Items listed in a dataset:
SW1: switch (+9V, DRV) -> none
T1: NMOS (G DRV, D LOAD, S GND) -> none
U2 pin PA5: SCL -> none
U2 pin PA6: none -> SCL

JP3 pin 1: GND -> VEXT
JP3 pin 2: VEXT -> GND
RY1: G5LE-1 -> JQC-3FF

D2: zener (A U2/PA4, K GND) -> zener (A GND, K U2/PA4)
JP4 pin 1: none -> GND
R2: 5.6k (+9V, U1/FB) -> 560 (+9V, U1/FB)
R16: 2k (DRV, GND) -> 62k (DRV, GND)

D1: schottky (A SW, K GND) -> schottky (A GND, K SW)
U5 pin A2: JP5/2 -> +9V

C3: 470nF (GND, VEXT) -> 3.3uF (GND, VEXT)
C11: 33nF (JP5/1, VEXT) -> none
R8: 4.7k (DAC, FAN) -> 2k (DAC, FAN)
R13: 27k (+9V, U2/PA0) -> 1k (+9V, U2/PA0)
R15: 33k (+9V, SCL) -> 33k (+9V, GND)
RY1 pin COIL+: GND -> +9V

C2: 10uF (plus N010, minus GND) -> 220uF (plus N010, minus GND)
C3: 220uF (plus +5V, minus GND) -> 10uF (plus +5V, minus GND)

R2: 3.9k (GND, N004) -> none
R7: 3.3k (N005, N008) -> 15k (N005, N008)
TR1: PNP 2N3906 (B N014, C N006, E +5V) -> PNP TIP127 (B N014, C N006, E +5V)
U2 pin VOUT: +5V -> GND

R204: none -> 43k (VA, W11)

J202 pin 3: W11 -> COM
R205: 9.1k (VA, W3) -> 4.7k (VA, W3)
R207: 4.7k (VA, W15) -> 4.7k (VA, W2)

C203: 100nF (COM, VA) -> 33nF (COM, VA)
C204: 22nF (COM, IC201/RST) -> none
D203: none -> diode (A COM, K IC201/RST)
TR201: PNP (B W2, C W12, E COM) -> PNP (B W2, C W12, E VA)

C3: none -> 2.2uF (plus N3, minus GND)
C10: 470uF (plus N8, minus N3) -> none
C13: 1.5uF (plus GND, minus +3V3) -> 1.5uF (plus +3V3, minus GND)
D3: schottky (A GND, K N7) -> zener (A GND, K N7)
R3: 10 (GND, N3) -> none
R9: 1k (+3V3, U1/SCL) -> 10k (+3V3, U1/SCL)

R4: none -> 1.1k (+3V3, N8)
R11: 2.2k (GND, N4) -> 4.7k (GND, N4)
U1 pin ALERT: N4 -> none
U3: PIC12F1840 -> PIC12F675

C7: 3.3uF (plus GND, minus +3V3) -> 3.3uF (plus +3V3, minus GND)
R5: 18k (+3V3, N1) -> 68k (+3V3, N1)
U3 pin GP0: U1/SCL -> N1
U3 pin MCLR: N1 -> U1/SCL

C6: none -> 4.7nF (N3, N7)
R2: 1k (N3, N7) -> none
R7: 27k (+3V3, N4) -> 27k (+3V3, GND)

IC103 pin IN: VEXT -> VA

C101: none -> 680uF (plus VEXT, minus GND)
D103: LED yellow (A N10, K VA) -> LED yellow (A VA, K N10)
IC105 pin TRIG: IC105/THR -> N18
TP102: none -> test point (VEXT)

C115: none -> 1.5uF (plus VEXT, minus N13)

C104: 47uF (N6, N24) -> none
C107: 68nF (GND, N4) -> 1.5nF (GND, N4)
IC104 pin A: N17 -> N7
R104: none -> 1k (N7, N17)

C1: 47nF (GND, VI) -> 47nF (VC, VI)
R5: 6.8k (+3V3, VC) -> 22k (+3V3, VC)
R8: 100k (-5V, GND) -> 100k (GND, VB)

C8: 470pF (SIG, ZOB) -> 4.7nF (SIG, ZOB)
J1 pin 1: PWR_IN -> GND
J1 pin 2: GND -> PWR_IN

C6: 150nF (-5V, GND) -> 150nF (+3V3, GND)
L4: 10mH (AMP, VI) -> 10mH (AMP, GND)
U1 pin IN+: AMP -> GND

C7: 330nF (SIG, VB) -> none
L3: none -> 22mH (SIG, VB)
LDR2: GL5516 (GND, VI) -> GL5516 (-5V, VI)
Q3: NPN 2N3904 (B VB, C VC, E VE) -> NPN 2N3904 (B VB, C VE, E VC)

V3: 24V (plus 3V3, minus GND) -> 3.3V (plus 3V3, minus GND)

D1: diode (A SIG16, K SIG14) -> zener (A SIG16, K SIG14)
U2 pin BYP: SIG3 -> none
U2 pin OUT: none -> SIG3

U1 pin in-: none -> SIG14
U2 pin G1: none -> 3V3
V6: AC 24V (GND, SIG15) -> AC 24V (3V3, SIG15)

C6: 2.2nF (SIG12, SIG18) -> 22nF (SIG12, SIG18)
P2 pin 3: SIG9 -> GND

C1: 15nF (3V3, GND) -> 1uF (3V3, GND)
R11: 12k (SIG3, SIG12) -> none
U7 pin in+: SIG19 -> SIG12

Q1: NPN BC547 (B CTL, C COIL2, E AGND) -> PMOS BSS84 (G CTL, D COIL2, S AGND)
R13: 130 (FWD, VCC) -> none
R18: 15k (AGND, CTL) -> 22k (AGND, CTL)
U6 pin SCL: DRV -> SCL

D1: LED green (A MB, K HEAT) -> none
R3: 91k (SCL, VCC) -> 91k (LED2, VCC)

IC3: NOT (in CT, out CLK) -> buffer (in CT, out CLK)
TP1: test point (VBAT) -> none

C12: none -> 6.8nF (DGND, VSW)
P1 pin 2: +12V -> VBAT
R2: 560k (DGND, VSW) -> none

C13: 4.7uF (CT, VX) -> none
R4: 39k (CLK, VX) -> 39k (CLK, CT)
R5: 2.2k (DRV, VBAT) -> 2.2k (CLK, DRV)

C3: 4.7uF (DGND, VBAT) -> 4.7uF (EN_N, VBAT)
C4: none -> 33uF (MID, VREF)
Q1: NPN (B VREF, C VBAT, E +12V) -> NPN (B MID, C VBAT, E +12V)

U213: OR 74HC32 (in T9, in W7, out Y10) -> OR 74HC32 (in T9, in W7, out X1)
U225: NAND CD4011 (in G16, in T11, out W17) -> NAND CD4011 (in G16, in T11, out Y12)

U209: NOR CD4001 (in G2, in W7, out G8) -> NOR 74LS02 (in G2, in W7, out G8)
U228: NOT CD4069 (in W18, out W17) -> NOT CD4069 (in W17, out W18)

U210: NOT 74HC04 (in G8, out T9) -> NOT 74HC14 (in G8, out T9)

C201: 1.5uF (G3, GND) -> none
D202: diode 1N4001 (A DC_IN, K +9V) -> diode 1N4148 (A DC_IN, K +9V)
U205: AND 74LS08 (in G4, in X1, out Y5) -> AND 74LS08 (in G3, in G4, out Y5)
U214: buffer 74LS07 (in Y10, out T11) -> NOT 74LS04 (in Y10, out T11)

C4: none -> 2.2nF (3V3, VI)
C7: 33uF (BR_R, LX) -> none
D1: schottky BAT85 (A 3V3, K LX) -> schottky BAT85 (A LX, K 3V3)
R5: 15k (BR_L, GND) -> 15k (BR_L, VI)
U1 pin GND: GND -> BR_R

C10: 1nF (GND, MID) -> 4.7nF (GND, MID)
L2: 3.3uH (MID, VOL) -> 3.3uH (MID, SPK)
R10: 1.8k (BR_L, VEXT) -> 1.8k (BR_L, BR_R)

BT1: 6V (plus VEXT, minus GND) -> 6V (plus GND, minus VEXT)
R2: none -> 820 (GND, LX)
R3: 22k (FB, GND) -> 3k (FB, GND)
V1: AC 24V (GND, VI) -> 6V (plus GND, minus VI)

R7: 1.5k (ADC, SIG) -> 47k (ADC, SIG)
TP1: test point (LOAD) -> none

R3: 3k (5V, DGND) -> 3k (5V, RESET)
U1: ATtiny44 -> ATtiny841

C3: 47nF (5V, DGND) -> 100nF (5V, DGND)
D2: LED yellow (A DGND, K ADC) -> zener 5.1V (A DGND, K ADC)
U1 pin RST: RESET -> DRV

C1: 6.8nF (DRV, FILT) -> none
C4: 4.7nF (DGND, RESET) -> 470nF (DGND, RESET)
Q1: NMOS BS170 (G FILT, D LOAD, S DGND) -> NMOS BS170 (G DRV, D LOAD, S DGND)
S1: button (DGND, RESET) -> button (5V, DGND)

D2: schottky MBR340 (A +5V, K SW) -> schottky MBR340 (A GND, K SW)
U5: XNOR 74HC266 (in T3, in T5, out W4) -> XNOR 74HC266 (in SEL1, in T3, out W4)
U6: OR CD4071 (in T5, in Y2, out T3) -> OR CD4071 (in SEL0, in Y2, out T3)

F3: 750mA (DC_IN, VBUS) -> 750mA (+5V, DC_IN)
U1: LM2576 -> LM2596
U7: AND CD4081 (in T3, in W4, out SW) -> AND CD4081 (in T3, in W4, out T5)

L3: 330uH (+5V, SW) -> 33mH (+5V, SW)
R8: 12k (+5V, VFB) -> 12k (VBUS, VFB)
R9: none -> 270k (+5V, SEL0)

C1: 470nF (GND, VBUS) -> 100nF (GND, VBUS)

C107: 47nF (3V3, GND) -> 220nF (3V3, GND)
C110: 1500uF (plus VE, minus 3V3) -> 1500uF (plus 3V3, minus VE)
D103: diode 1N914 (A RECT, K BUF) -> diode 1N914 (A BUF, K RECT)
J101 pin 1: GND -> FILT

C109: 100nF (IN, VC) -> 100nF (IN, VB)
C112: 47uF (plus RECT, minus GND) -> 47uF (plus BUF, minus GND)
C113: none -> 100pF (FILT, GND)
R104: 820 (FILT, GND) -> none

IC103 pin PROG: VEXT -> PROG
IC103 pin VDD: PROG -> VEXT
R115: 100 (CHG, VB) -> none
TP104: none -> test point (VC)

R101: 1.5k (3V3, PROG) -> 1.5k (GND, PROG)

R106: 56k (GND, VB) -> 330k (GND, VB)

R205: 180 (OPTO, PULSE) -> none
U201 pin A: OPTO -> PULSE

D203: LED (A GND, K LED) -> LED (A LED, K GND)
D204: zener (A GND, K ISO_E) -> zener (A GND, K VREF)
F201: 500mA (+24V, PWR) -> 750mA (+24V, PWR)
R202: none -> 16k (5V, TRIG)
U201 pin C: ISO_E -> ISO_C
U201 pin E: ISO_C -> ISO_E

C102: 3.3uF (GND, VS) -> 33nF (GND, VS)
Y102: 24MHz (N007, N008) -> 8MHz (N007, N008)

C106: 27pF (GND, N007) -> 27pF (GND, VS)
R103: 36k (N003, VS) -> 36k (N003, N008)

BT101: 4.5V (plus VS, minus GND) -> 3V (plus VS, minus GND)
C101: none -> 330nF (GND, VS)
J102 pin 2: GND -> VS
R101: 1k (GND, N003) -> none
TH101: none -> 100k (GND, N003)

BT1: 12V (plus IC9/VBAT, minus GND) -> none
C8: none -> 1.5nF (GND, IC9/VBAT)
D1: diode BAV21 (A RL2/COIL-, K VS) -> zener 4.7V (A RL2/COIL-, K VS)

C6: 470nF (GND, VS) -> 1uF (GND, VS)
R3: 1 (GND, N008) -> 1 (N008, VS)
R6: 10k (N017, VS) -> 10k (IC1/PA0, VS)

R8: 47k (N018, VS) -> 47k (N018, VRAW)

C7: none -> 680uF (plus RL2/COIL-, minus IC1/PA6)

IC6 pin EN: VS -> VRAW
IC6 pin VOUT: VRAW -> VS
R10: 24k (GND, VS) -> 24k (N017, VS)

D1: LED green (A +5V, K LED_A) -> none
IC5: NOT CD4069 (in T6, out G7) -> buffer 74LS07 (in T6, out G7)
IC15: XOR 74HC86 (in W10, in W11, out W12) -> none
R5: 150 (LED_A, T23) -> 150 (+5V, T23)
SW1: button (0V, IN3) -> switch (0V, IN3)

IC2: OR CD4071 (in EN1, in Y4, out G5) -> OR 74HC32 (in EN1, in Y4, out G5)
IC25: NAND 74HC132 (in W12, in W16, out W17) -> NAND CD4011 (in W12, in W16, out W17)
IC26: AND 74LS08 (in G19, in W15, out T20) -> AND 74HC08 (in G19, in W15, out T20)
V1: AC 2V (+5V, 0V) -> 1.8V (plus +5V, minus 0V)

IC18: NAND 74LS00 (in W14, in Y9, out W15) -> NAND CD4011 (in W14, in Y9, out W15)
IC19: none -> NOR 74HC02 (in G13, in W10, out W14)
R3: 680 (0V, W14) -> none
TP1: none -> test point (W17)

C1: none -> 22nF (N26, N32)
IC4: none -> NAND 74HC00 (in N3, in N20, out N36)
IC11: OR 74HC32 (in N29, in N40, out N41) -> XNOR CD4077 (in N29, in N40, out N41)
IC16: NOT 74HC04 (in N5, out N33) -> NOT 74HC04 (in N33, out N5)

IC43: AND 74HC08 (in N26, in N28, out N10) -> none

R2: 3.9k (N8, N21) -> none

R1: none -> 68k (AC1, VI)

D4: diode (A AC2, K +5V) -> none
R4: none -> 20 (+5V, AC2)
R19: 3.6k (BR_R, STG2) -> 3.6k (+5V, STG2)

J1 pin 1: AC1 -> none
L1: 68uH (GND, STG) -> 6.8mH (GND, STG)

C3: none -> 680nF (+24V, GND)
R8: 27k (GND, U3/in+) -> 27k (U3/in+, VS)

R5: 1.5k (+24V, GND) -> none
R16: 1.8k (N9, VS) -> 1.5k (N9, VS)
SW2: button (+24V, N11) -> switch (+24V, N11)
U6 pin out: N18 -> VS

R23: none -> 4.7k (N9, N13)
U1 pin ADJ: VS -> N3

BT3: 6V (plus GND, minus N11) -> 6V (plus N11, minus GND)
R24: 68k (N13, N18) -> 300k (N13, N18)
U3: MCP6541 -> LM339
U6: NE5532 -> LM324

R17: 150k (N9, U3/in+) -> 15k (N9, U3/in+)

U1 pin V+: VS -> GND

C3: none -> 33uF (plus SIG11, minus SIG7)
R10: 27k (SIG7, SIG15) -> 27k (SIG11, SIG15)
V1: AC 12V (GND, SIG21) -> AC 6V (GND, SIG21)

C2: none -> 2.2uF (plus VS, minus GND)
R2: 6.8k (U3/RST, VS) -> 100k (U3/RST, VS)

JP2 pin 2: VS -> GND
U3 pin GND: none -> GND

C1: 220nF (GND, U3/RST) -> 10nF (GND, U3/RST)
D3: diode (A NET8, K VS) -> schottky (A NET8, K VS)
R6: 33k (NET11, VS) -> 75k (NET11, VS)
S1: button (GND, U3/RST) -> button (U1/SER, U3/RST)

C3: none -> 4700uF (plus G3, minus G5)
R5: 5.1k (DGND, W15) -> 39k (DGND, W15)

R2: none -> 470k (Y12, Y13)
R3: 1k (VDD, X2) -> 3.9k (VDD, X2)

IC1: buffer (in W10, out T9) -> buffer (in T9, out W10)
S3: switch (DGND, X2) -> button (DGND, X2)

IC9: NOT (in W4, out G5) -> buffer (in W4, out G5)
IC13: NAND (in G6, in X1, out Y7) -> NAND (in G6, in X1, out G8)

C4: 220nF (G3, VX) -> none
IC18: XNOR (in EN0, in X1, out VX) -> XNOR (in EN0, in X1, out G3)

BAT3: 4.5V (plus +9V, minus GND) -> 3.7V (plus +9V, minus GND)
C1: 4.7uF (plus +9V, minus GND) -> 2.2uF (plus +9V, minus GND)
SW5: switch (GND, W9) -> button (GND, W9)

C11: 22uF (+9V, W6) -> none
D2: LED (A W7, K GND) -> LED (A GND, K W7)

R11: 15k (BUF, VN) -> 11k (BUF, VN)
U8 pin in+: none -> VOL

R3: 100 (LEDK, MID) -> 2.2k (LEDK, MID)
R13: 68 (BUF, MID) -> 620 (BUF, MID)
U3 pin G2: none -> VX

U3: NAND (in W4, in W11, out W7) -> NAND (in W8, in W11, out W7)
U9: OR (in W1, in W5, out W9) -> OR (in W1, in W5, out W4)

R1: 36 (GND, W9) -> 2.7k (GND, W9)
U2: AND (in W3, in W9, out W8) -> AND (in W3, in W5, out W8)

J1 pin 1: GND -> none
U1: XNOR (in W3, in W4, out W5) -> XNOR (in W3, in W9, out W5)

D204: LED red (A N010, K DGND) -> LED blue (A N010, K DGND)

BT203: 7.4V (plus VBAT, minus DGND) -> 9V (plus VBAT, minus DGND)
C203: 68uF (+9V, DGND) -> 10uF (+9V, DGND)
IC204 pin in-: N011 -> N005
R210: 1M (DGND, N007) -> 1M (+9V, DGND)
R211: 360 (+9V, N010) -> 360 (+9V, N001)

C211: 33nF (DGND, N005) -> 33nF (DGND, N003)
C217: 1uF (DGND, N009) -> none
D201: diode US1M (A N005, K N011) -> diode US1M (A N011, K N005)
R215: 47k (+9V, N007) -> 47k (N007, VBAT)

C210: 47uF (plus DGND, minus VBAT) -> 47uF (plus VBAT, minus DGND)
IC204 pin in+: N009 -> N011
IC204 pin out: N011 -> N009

Work to be completed: Print, without alteration, only the lines above between the one holding "U3 pin GND: none -> GND" and the one holding "R13: 68 (BUF, MID) -> 620 (BUF, MID)", inclusive.

Completed task:
U3 pin GND: none -> GND

C1: 220nF (GND, U3/RST) -> 10nF (GND, U3/RST)
D3: diode (A NET8, K VS) -> schottky (A NET8, K VS)
R6: 33k (NET11, VS) -> 75k (NET11, VS)
S1: button (GND, U3/RST) -> button (U1/SER, U3/RST)

C3: none -> 4700uF (plus G3, minus G5)
R5: 5.1k (DGND, W15) -> 39k (DGND, W15)

R2: none -> 470k (Y12, Y13)
R3: 1k (VDD, X2) -> 3.9k (VDD, X2)

IC1: buffer (in W10, out T9) -> buffer (in T9, out W10)
S3: switch (DGND, X2) -> button (DGND, X2)

IC9: NOT (in W4, out G5) -> buffer (in W4, out G5)
IC13: NAND (in G6, in X1, out Y7) -> NAND (in G6, in X1, out G8)

C4: 220nF (G3, VX) -> none
IC18: XNOR (in EN0, in X1, out VX) -> XNOR (in EN0, in X1, out G3)

BAT3: 4.5V (plus +9V, minus GND) -> 3.7V (plus +9V, minus GND)
C1: 4.7uF (plus +9V, minus GND) -> 2.2uF (plus +9V, minus GND)
SW5: switch (GND, W9) -> button (GND, W9)

C11: 22uF (+9V, W6) -> none
D2: LED (A W7, K GND) -> LED (A GND, K W7)

R11: 15k (BUF, VN) -> 11k (BUF, VN)
U8 pin in+: none -> VOL

R3: 100 (LEDK, MID) -> 2.2k (LEDK, MID)
R13: 68 (BUF, MID) -> 620 (BUF, MID)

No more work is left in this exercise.